EXERCISE INPUT

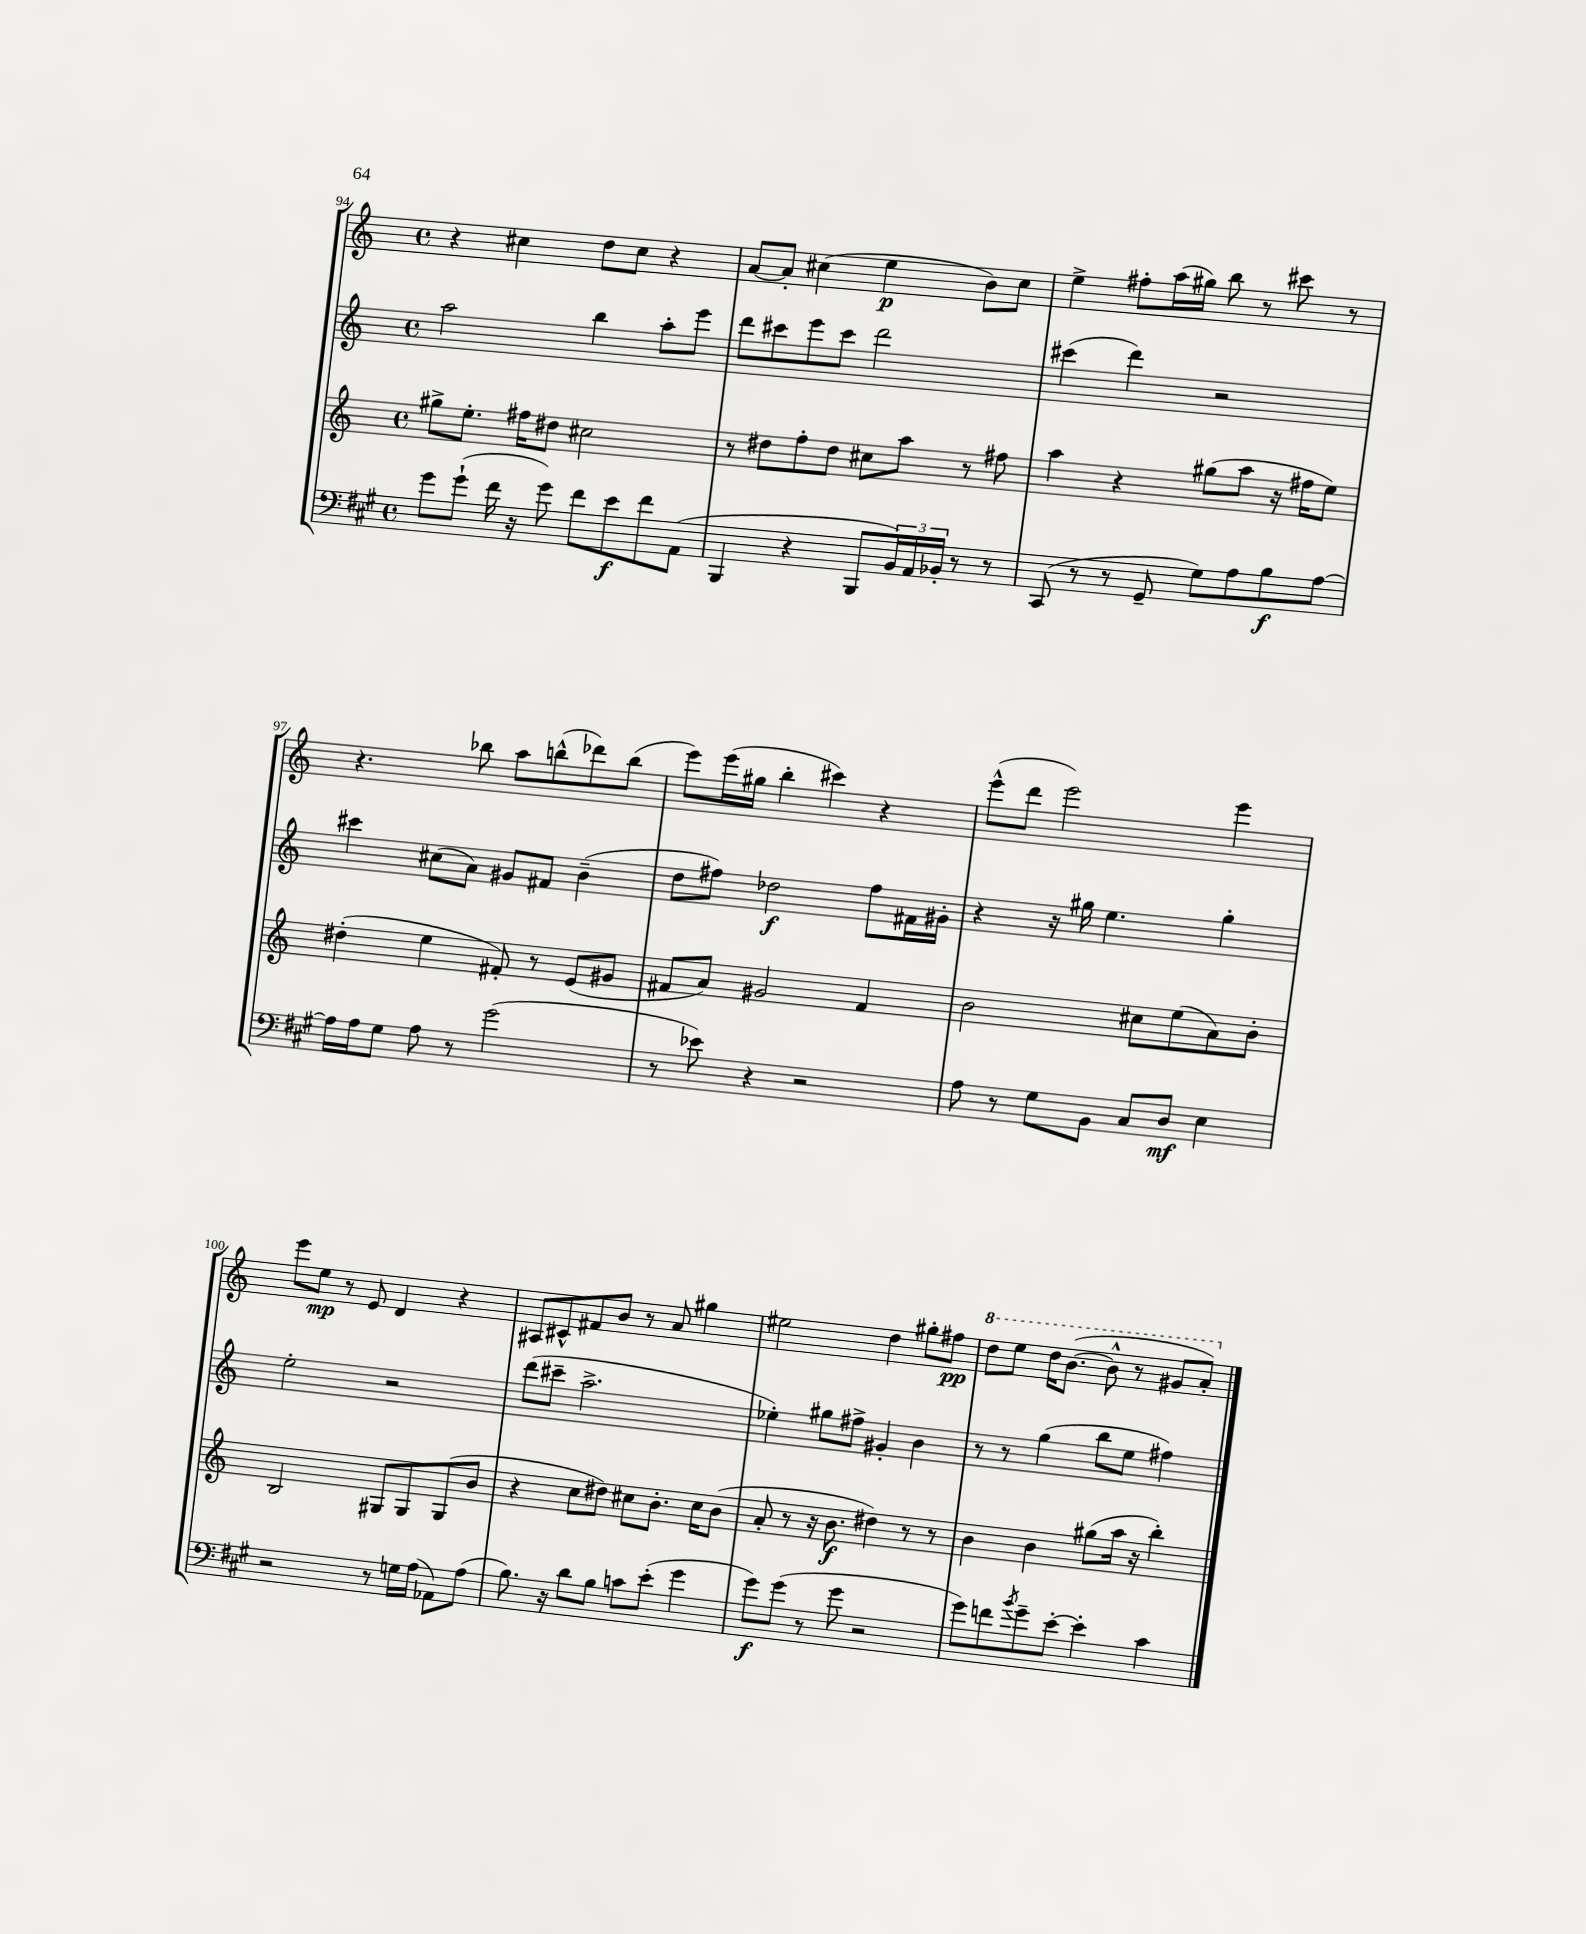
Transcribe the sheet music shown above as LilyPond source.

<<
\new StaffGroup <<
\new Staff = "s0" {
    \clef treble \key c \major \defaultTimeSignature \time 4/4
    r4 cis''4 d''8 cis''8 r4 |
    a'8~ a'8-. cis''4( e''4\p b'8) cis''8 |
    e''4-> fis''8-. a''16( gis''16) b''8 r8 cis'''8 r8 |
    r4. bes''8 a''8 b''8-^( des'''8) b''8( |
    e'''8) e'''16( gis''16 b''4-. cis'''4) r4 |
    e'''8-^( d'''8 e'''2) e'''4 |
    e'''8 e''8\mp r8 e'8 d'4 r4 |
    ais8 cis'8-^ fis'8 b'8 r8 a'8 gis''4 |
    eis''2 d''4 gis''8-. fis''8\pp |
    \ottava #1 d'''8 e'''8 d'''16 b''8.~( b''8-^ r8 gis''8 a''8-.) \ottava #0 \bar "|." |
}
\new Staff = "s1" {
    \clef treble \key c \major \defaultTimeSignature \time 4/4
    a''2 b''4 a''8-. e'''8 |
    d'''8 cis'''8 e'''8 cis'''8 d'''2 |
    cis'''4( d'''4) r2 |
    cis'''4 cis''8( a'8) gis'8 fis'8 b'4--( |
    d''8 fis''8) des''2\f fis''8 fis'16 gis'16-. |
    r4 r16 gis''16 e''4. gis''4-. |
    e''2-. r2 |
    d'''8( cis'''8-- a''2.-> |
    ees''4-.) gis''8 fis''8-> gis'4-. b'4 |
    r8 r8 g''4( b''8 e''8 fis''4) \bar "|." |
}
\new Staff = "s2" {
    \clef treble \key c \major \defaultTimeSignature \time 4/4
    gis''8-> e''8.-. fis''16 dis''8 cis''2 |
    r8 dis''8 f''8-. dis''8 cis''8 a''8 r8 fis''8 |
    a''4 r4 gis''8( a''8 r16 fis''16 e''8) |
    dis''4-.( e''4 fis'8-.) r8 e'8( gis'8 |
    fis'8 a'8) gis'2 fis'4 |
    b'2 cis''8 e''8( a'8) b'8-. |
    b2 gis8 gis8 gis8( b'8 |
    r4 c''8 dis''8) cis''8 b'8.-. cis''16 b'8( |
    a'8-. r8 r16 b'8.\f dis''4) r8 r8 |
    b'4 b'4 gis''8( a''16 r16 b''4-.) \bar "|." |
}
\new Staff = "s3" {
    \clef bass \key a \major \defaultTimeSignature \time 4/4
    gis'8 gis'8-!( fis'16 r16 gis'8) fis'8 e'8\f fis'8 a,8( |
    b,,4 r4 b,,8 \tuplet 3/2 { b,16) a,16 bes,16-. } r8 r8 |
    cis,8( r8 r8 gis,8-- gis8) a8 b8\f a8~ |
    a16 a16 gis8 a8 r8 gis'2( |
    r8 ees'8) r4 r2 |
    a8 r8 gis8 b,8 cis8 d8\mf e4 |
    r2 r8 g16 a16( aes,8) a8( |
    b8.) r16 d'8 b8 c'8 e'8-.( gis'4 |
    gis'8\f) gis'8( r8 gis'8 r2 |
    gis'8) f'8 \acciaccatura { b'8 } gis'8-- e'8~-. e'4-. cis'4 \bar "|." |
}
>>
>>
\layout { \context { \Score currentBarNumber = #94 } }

---

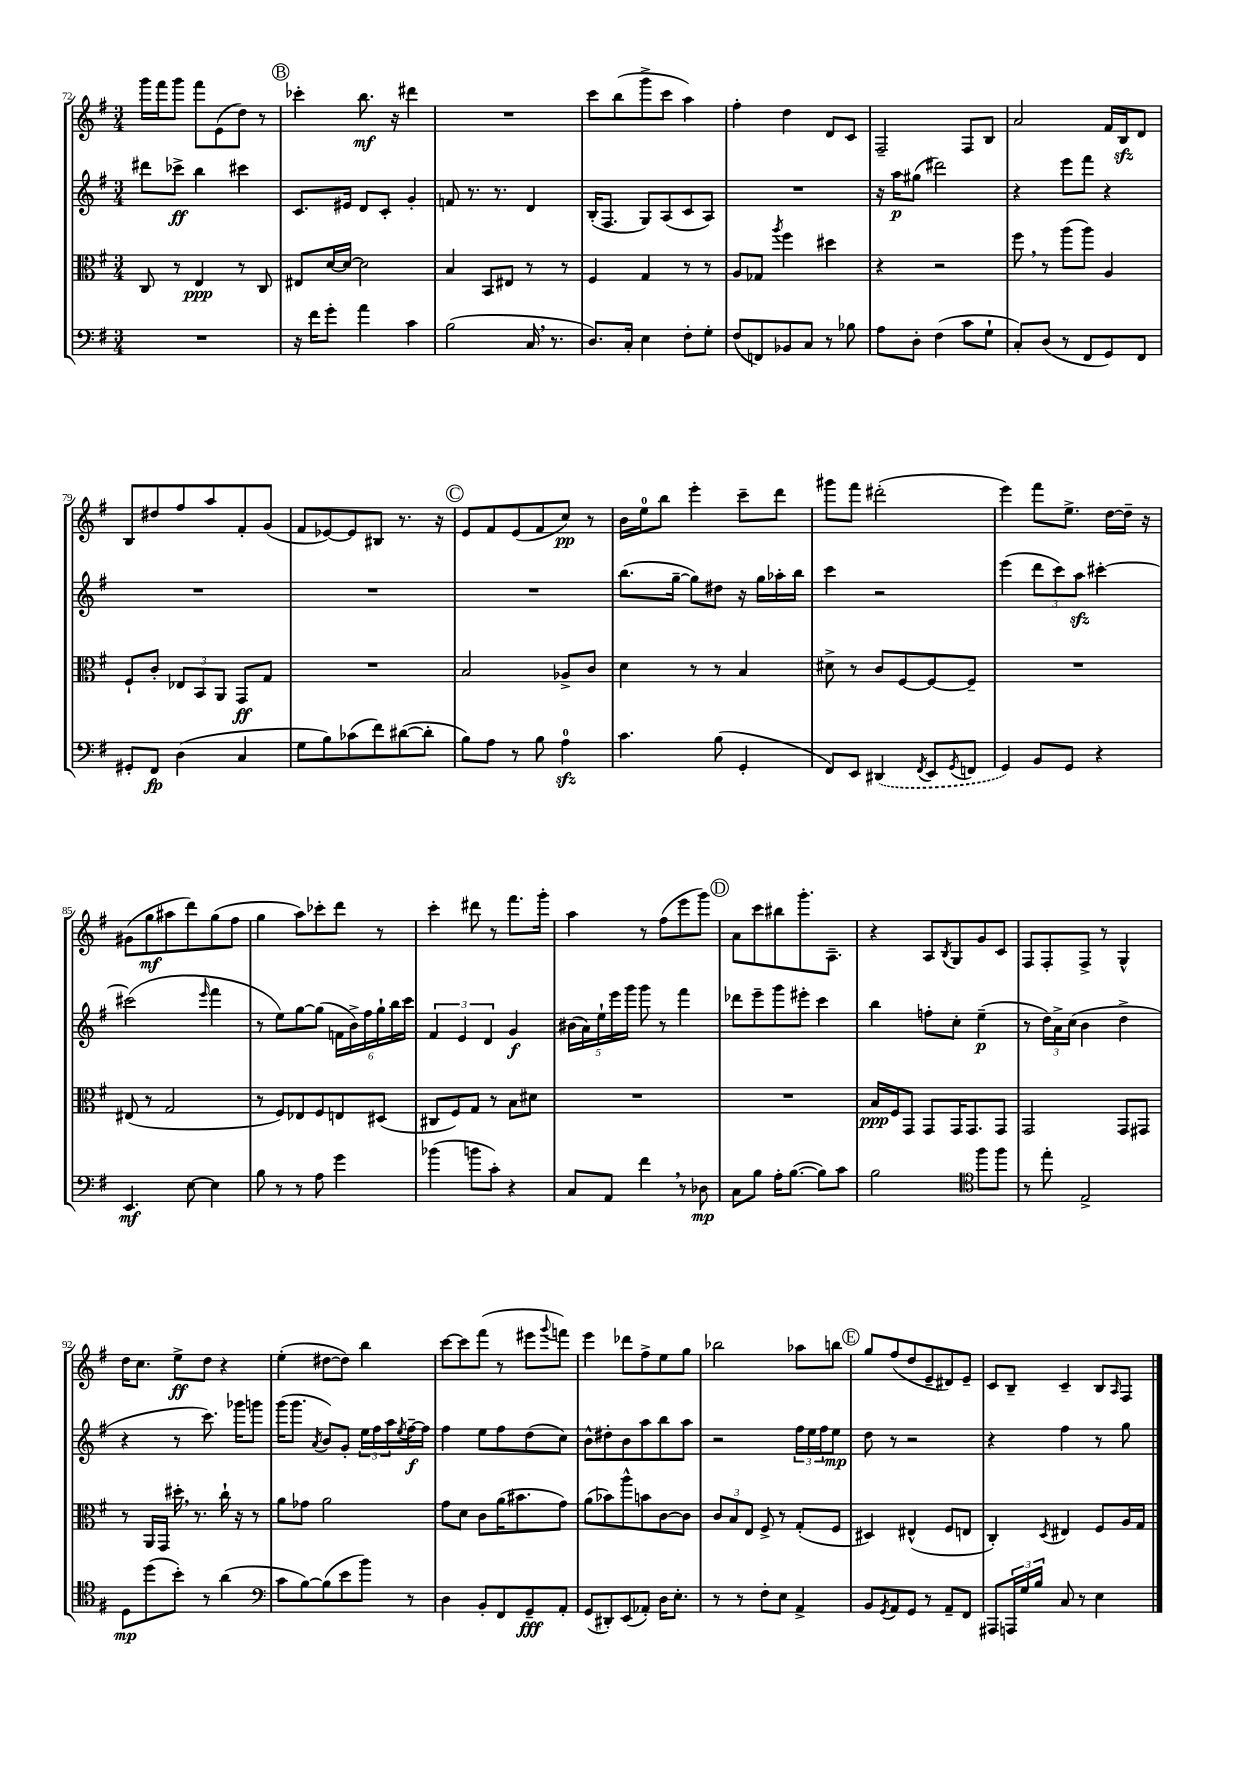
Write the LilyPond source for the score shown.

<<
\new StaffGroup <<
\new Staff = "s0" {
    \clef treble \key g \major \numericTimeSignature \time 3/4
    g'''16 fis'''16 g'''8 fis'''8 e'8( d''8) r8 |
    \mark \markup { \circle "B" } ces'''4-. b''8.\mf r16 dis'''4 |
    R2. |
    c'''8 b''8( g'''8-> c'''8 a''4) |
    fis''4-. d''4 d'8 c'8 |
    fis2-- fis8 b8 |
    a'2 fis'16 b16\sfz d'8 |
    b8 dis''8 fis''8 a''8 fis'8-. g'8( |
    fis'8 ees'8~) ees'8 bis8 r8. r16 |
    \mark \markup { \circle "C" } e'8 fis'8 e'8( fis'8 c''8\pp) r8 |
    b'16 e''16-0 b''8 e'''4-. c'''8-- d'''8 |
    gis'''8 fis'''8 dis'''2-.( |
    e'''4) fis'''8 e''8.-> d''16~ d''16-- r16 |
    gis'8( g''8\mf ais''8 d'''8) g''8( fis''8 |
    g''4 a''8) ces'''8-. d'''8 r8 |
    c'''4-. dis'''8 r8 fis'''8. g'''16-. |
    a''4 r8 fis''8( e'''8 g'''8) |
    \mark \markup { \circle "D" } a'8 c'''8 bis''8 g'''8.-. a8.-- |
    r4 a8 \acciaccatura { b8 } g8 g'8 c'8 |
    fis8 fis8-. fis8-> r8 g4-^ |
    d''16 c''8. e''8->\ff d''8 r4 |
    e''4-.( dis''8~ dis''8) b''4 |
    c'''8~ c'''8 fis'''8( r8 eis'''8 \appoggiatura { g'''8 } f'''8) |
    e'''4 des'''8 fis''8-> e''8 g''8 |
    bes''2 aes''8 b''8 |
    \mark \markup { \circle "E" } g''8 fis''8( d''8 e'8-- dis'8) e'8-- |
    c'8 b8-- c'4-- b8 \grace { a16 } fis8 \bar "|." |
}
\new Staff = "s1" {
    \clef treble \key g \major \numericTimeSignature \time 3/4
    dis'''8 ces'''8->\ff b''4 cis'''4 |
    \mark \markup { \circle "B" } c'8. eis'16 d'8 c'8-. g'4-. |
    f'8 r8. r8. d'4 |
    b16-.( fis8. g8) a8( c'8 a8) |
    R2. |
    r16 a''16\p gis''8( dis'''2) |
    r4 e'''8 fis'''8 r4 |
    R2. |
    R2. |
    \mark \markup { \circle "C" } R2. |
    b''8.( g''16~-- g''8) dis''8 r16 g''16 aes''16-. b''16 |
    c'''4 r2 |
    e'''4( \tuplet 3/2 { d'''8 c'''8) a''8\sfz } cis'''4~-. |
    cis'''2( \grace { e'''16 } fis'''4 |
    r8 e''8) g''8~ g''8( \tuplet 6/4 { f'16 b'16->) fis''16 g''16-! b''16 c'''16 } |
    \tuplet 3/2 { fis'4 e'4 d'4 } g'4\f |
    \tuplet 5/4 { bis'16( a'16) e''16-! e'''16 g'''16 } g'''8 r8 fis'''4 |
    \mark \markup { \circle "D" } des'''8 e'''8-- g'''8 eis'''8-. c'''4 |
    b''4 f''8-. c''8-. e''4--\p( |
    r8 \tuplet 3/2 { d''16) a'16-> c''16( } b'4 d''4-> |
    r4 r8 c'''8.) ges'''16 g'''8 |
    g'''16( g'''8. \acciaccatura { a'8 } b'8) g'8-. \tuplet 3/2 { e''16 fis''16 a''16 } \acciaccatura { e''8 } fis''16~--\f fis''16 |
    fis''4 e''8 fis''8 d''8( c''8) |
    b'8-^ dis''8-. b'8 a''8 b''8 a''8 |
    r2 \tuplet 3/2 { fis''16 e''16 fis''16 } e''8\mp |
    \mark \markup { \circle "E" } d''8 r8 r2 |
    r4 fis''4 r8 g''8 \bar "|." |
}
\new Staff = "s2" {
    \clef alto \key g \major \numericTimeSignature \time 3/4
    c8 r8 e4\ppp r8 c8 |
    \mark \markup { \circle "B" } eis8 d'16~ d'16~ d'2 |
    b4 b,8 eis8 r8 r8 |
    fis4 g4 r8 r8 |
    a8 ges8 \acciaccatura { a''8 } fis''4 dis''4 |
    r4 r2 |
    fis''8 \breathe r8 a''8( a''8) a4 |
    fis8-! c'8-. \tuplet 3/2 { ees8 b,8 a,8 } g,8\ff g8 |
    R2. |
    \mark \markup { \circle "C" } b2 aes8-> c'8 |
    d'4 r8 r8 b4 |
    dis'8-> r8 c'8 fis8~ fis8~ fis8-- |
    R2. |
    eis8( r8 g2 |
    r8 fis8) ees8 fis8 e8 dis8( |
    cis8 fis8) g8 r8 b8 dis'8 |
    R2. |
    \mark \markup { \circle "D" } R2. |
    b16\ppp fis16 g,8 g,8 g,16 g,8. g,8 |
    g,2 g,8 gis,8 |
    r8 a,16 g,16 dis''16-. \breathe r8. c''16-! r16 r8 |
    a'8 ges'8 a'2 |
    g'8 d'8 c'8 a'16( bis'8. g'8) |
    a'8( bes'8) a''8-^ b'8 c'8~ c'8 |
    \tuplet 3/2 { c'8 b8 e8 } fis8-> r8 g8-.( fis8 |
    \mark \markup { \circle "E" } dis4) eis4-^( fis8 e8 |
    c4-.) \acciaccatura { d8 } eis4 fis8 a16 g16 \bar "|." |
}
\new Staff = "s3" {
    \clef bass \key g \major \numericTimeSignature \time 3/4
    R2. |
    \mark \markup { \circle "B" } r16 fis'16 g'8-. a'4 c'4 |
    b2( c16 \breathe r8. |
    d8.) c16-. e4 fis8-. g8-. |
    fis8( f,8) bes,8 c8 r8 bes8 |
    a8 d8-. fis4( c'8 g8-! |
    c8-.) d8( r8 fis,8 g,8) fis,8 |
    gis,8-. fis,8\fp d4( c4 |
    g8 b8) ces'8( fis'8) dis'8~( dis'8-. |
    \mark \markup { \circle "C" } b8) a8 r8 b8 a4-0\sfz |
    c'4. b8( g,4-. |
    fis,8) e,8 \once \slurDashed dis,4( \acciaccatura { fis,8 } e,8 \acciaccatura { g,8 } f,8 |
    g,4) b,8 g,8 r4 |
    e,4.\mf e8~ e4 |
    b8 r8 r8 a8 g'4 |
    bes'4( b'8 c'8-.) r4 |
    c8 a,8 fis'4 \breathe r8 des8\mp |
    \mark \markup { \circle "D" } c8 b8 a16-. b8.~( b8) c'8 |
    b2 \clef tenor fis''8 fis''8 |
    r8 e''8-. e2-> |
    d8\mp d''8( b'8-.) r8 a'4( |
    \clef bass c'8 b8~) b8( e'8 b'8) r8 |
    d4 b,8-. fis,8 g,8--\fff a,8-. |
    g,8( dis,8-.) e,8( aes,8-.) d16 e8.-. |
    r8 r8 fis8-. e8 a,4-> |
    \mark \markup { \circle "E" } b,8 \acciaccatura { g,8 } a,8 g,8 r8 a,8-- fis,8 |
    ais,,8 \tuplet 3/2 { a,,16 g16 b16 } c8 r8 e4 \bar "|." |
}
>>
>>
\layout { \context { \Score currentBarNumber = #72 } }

TO DO
Show each line from the material above that contains the string "context".

SOLUTION
\layout { \context { \Score currentBarNumber = #94 } }
\layout { \context { \Score currentBarNumber = #72 } }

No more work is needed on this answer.